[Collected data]
+--
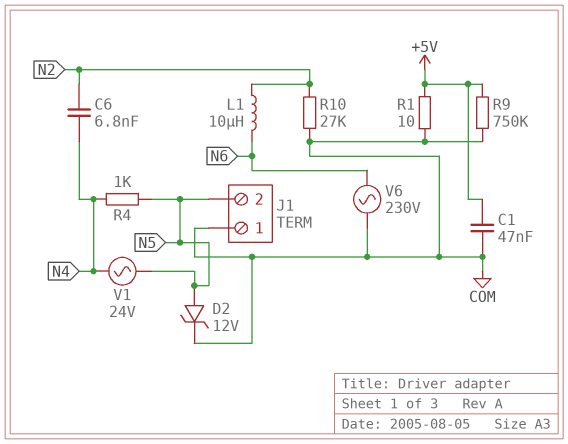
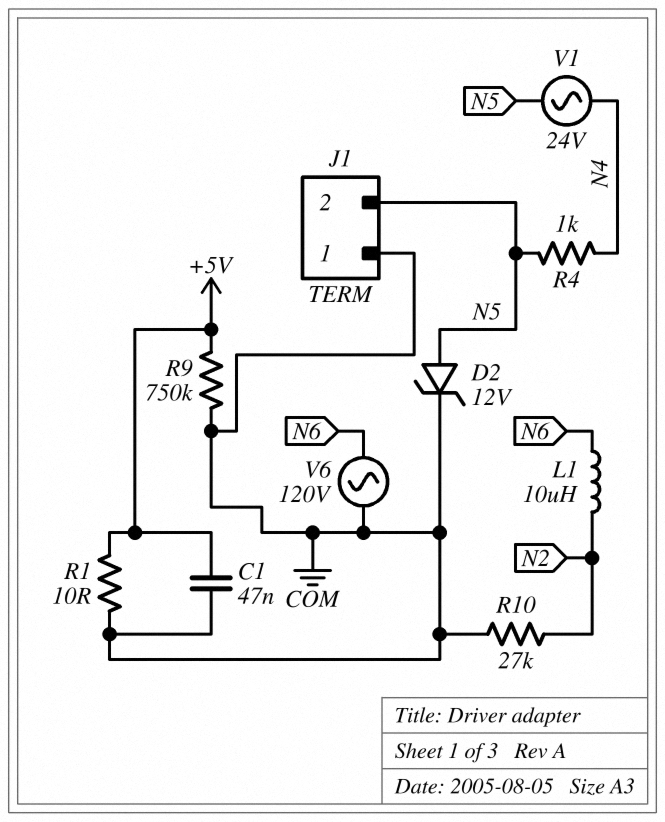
C6: 6.8nF (N2, N4) -> none
V6: AC 230V (COM, N6) -> AC 120V (COM, N6)

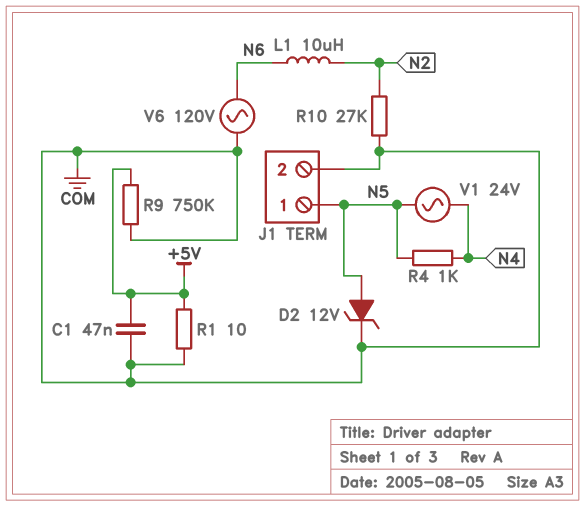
J1 pin 1: COM -> N5
J1 pin 2: N5 -> COM

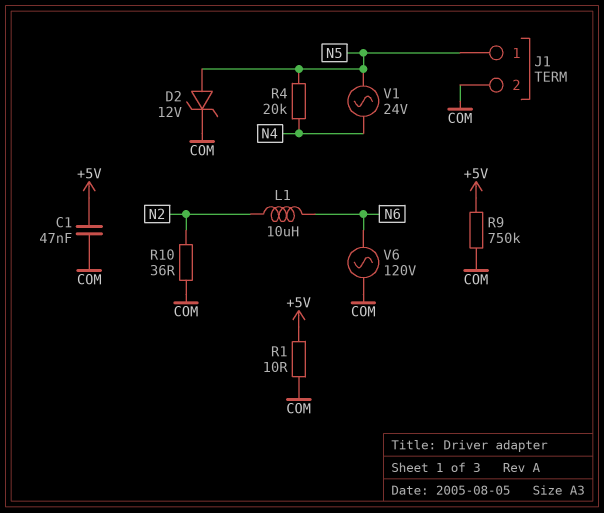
R4: 1k (N4, N5) -> 20k (N4, N5)
R10: 27k (COM, N2) -> 36 (COM, N2)

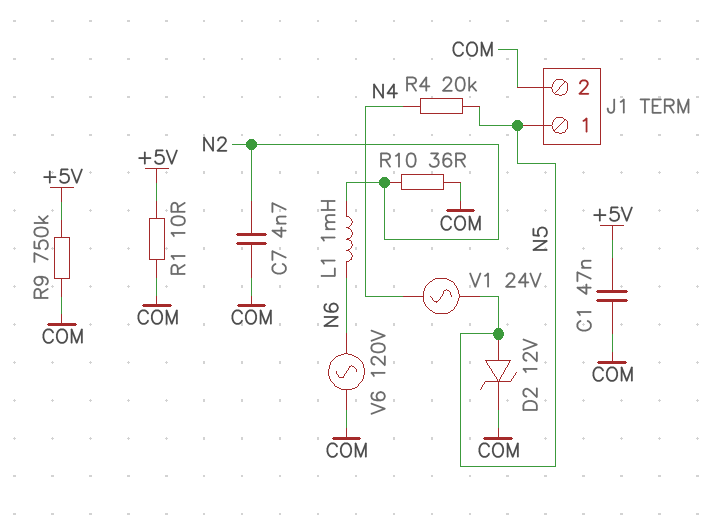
C7: none -> 4.7nF (COM, N2)
L1: 10uH (N2, N6) -> 1mH (N2, N6)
+--
» EXERCISE PROMPT:
Transcribe each entry exactly, pictures excluded.

» EXPECTED ANSWER:
C6: 6.8nF (N2, N4) -> none
V6: AC 230V (COM, N6) -> AC 120V (COM, N6)

J1 pin 1: COM -> N5
J1 pin 2: N5 -> COM

R4: 1k (N4, N5) -> 20k (N4, N5)
R10: 27k (COM, N2) -> 36 (COM, N2)

C7: none -> 4.7nF (COM, N2)
L1: 10uH (N2, N6) -> 1mH (N2, N6)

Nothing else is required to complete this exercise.